TASK INSTRUCTIONS — From the line that includes "GAS1 pin DO: GP28 -> GP15" to the last line of the records that follow, copy every line exactly and nothing more, omitting pictures.
**** MATERIAL SHOWN ****
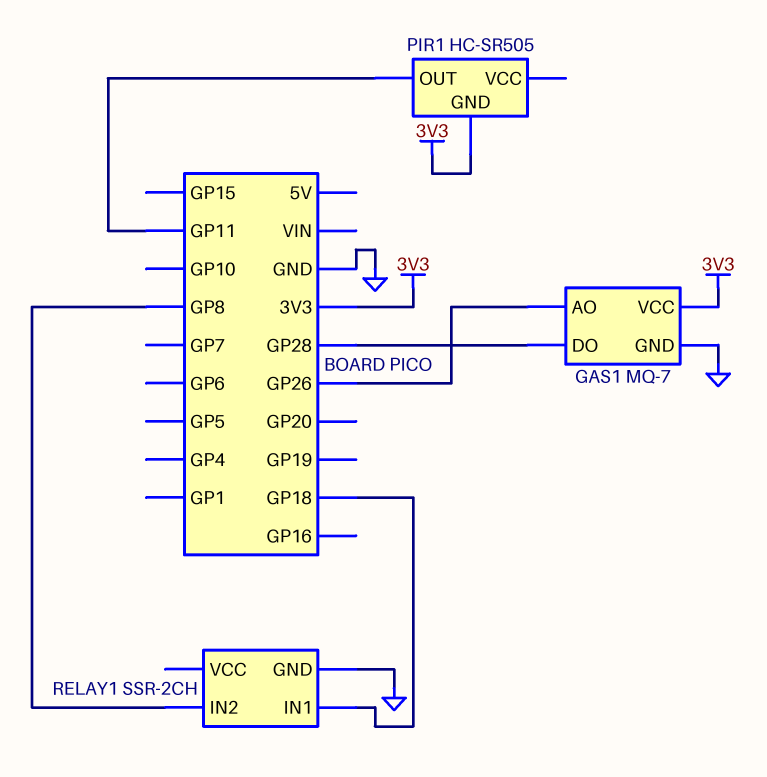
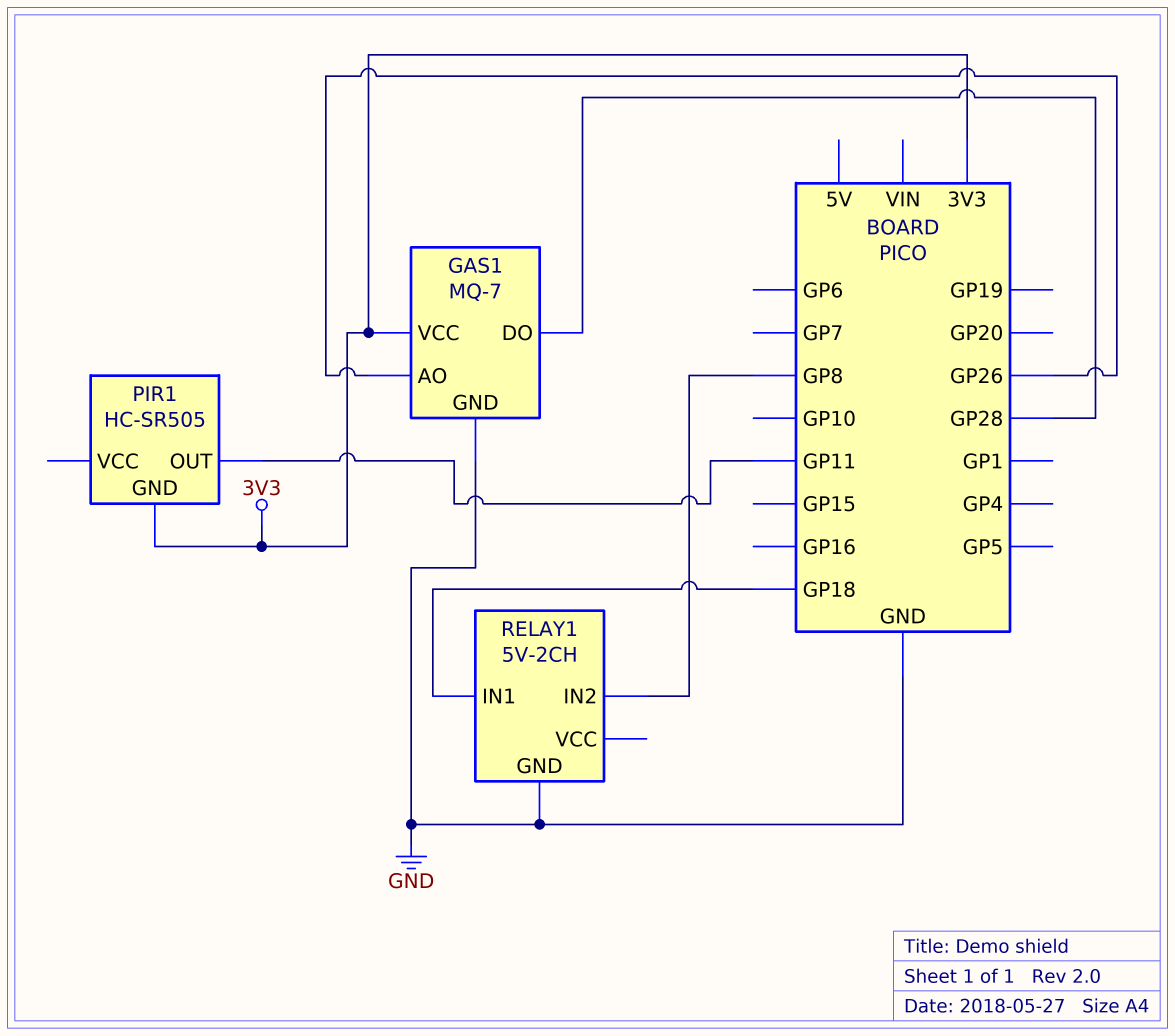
RELAY1: SSR-2CH -> 5V-2CH

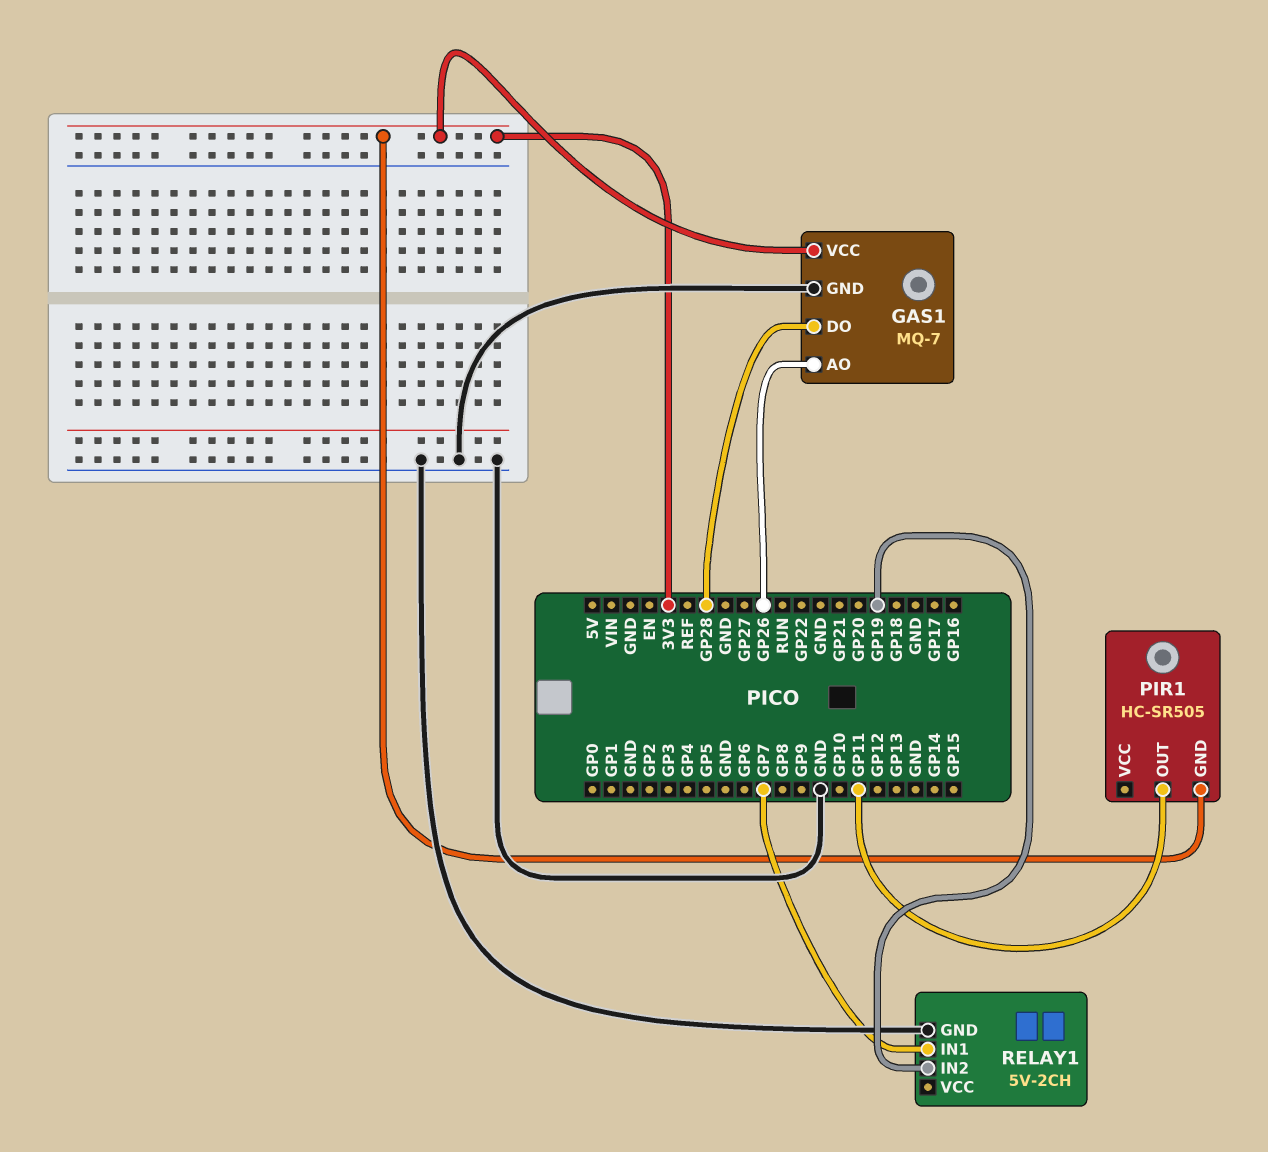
RELAY1 pin IN1: GP18 -> GP7
RELAY1 pin IN2: GP8 -> GP19

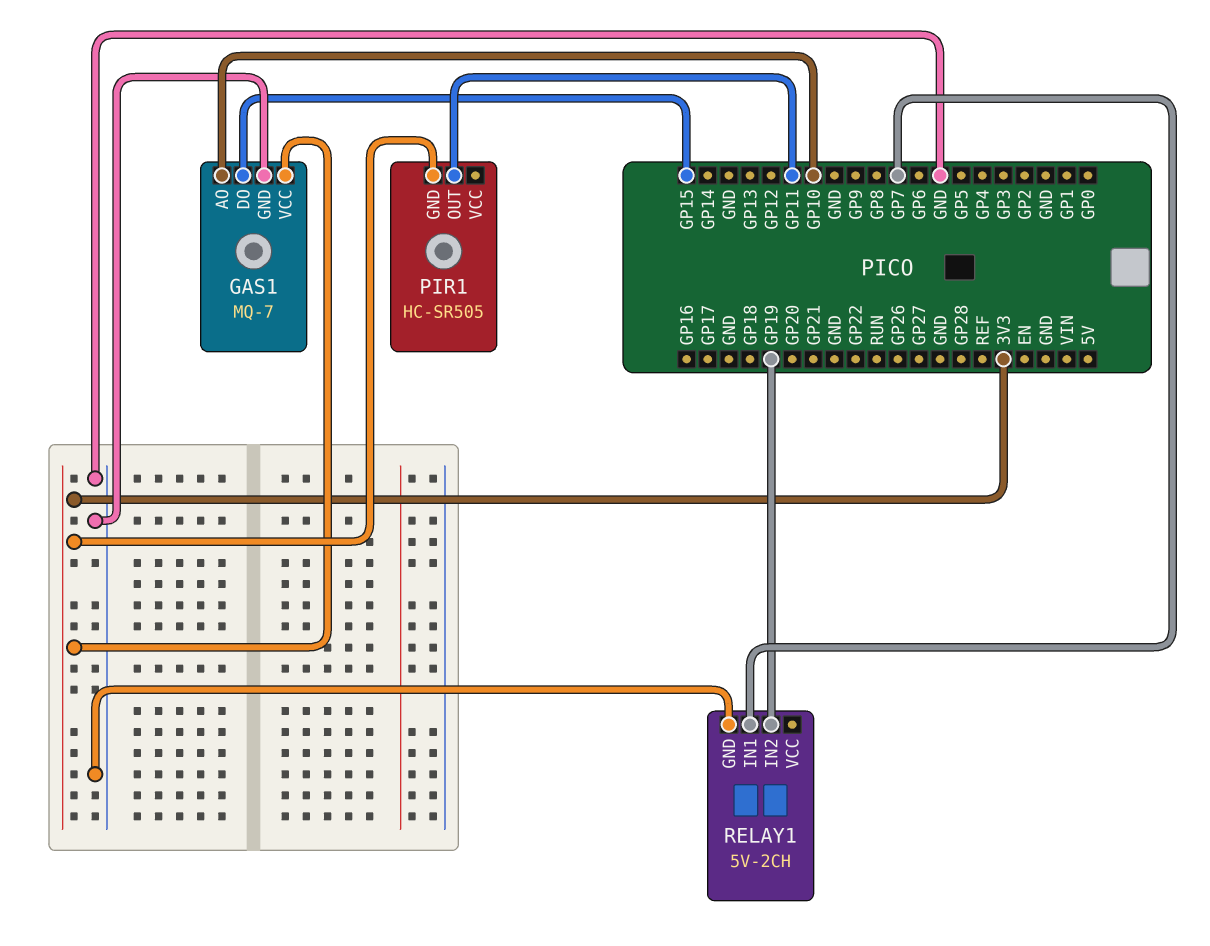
GAS1 pin AO: GP26 -> GP10
GAS1 pin DO: GP28 -> GP15

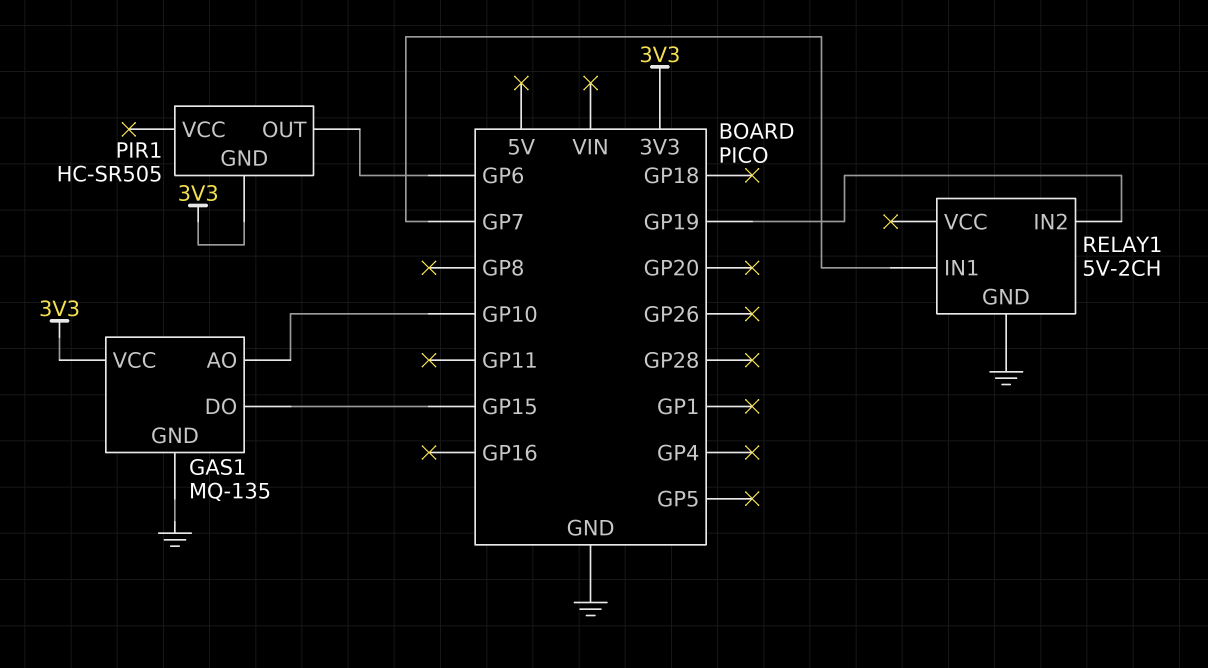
GAS1: MQ-7 -> MQ-135
PIR1 pin OUT: GP11 -> GP6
****
RESULT —
GAS1 pin DO: GP28 -> GP15

GAS1: MQ-7 -> MQ-135
PIR1 pin OUT: GP11 -> GP6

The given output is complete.